▶ TO DO
Extract every line below that contains the word "none".

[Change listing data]
[Start of Attachment]

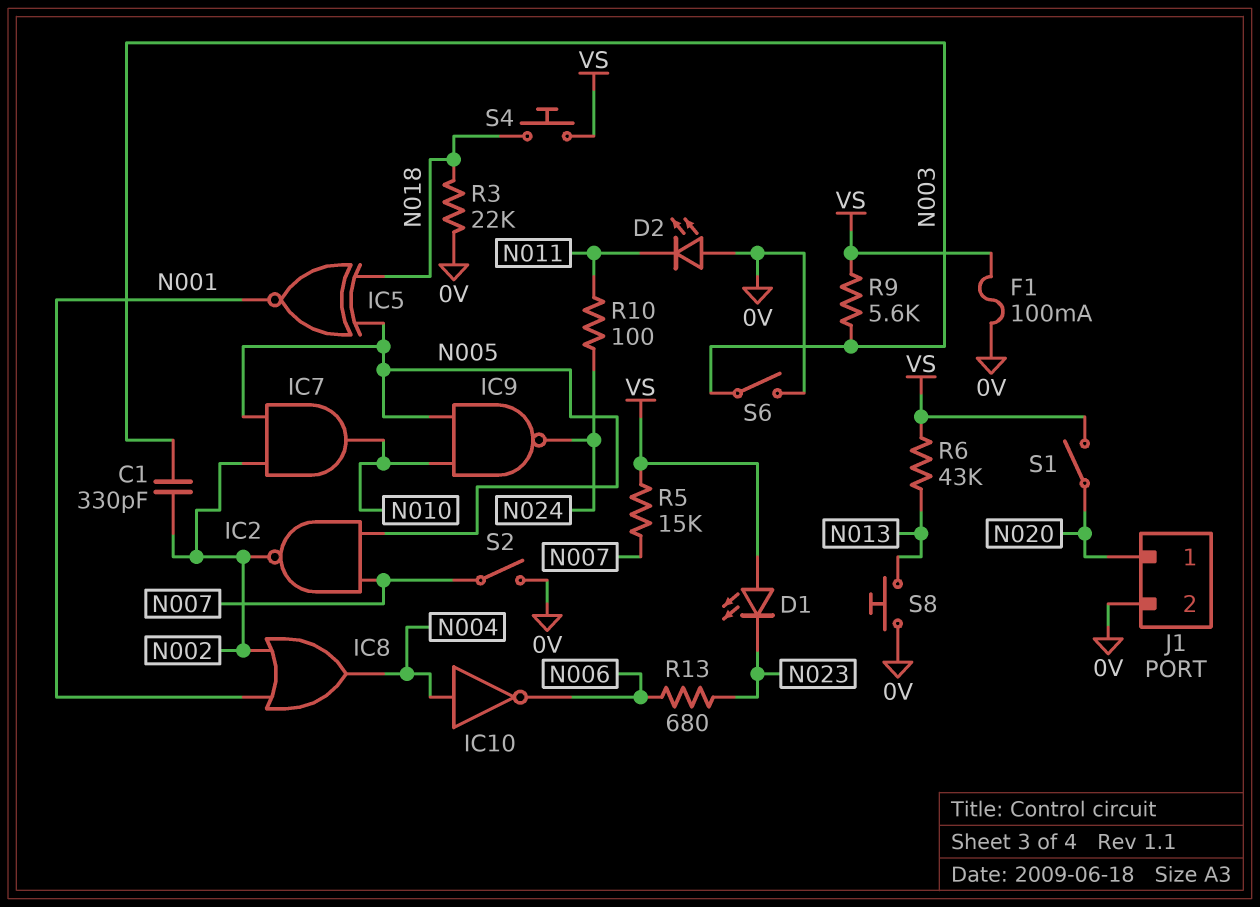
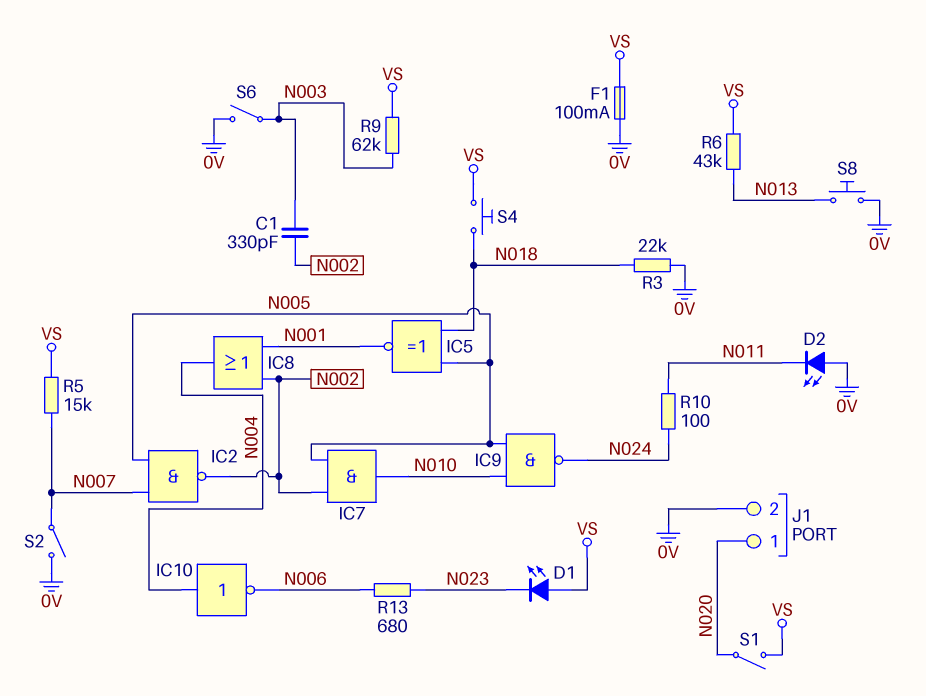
R9: 5.6k (N003, VS) -> 62k (N003, VS)

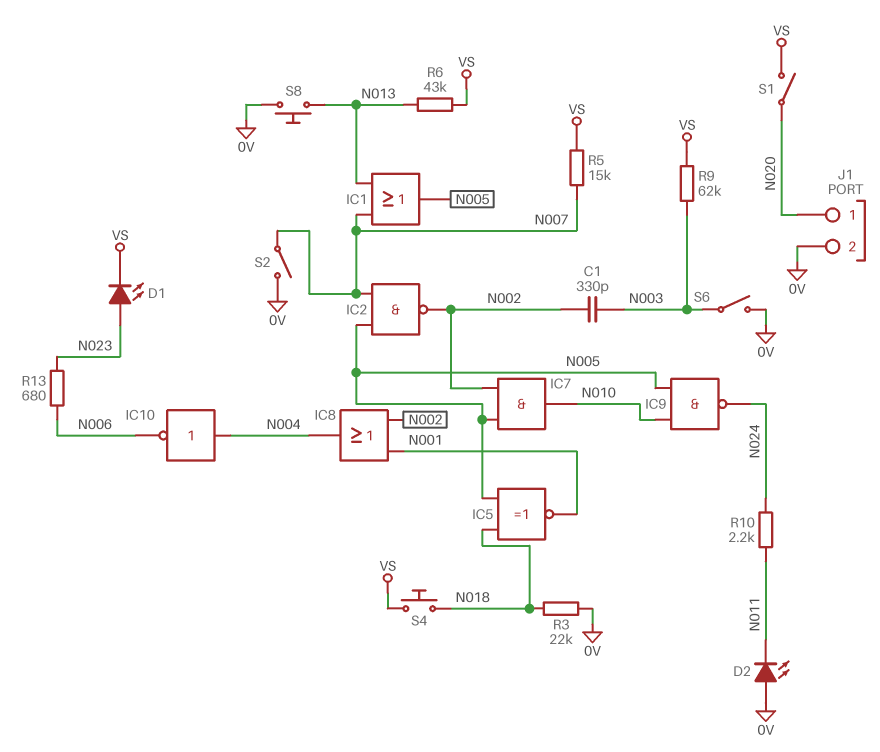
D1: LED (A VS, K N023) -> LED (A N023, K VS)
F1: 100mA (0V, VS) -> none
IC1: none -> OR (in N007, in N013, out N005)
R10: 100 (N011, N024) -> 2.2k (N011, N024)

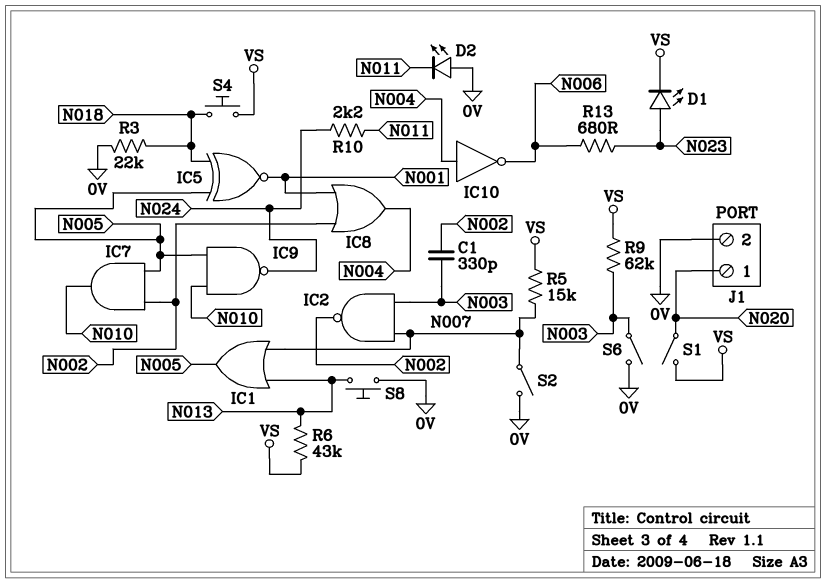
IC2: NAND (in N005, in N007, out N002) -> NAND (in N003, in N007, out N002)

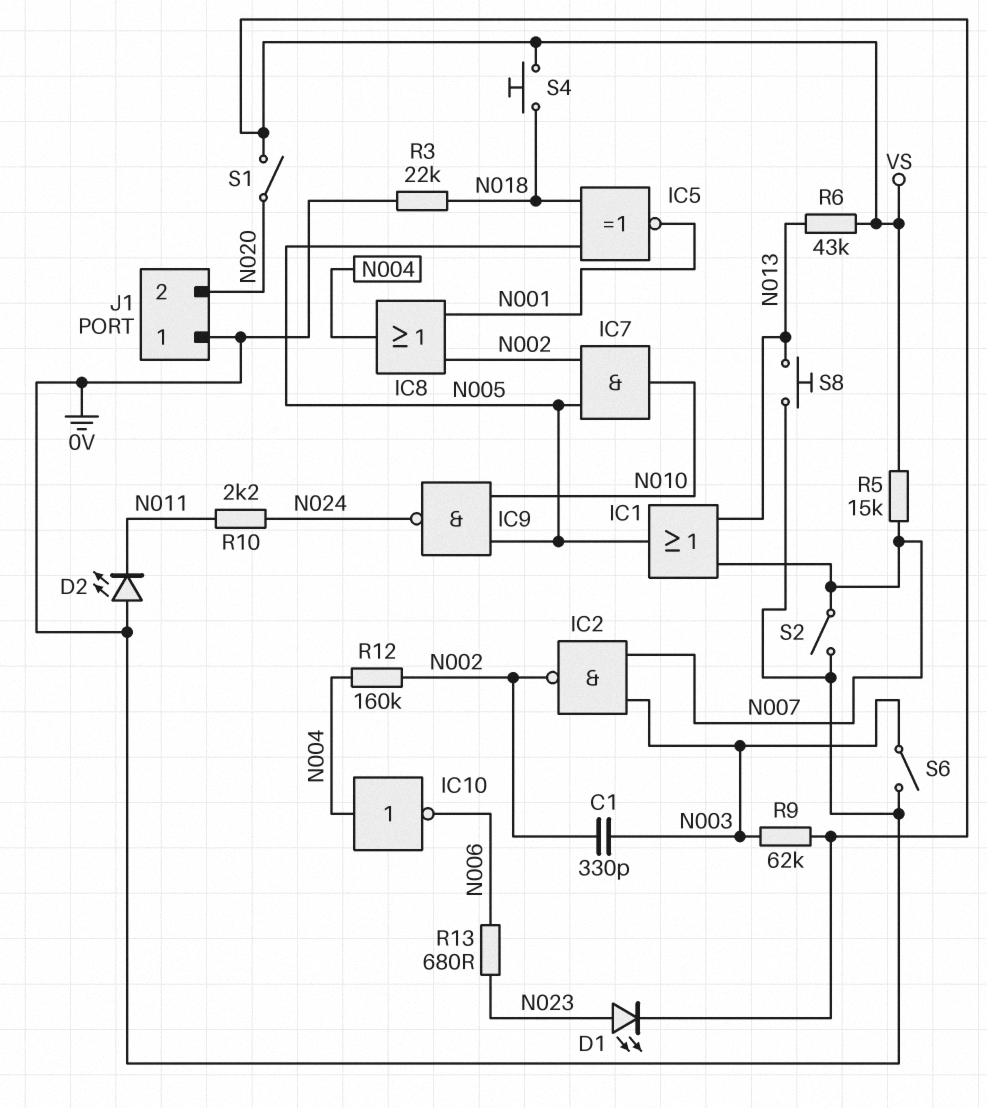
J1 pin 1: N020 -> 0V
J1 pin 2: 0V -> N020
R12: none -> 160k (N002, N004)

[End of Attachment]

▶ ANSWER FOR THE TASK
F1: 100mA (0V, VS) -> none
IC1: none -> OR (in N007, in N013, out N005)
R12: none -> 160k (N002, N004)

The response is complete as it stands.